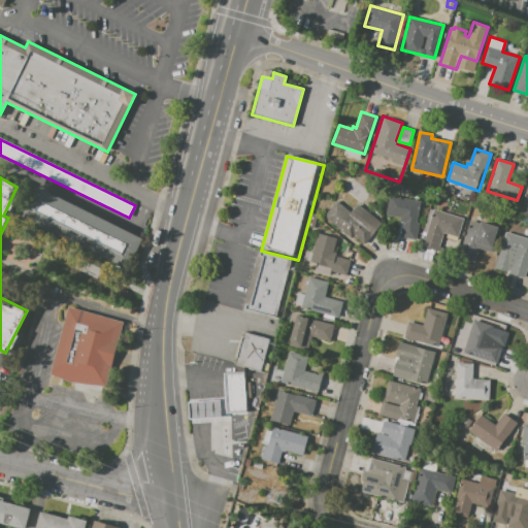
[(35,185),(143,238),(128,270),(19,217),(35,185)]
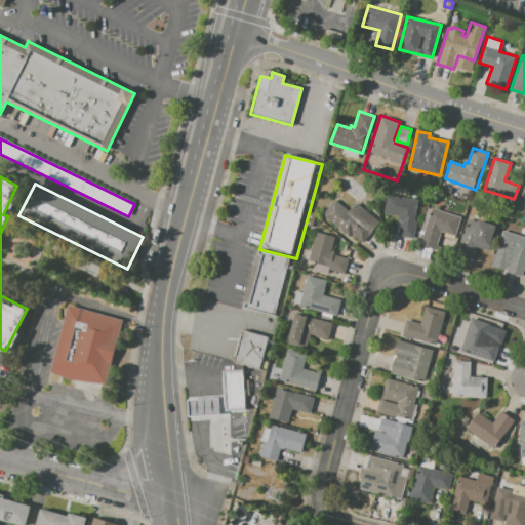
[(459,193),(461,186),(472,189),(471,195),(459,193)]
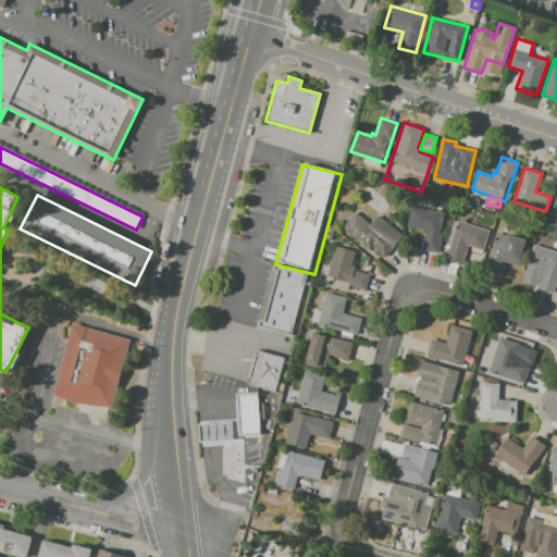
[(446,205),(435,252),(422,249),(425,235),(421,234),(422,230),(407,225),(411,206),(429,210),(431,201),(446,205)]
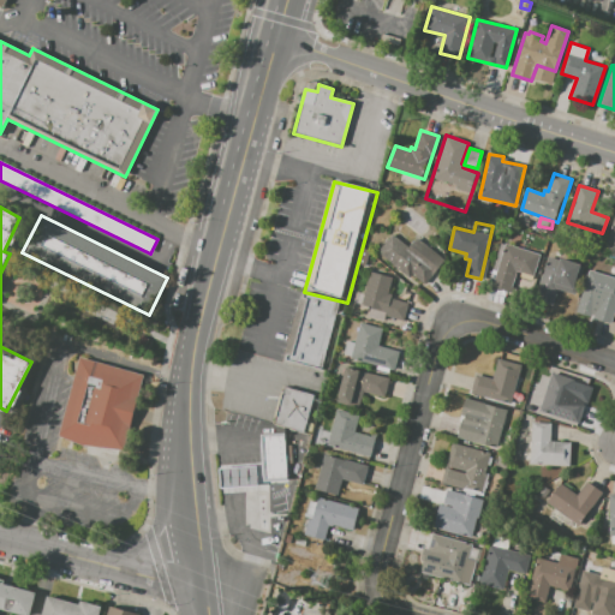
[(378,251),(393,234),(408,246),(416,237),(445,260),(422,287),(378,251)]
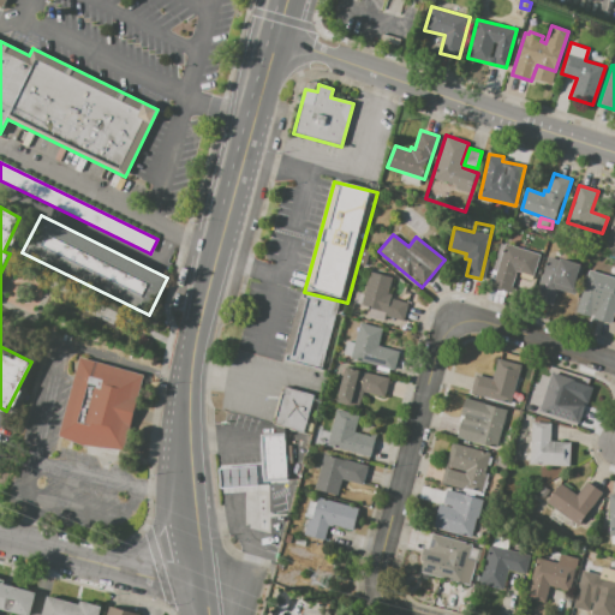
[(505,243),(541,254),(533,276),(517,272),(511,291),(493,286),(497,270),(505,243)]
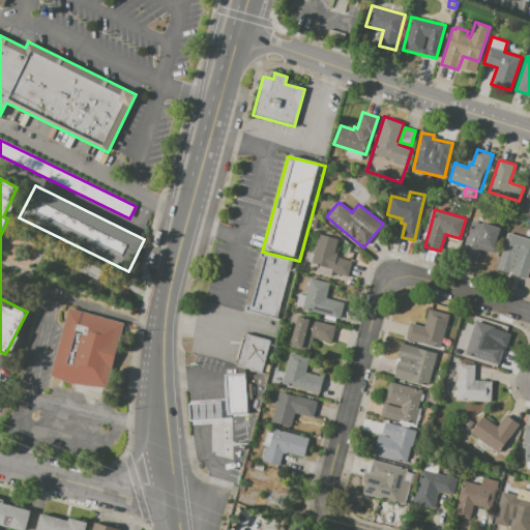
[(473,222),(482,225),(482,223),(500,229),(500,230),(503,231),(496,254),(481,248),(476,265),(461,260),(473,222)]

---*---

Work to complete:
All of the entries, apart from the pictures, must be returned exactly.

Output of the task:
[(35,185),(143,238),(128,270),(19,217),(35,185)]
[(459,193),(461,186),(472,189),(471,195),(459,193)]
[(446,205),(435,252),(422,249),(425,235),(421,234),(422,230),(407,225),(411,206),(429,210),(431,201),(446,205)]
[(378,251),(393,234),(408,246),(416,237),(445,260),(422,287),(378,251)]
[(505,243),(541,254),(533,276),(517,272),(511,291),(493,286),(497,270),(505,243)]
[(473,222),(482,225),(482,223),(500,229),(500,230),(503,231),(496,254),(481,248),(476,265),(461,260),(473,222)]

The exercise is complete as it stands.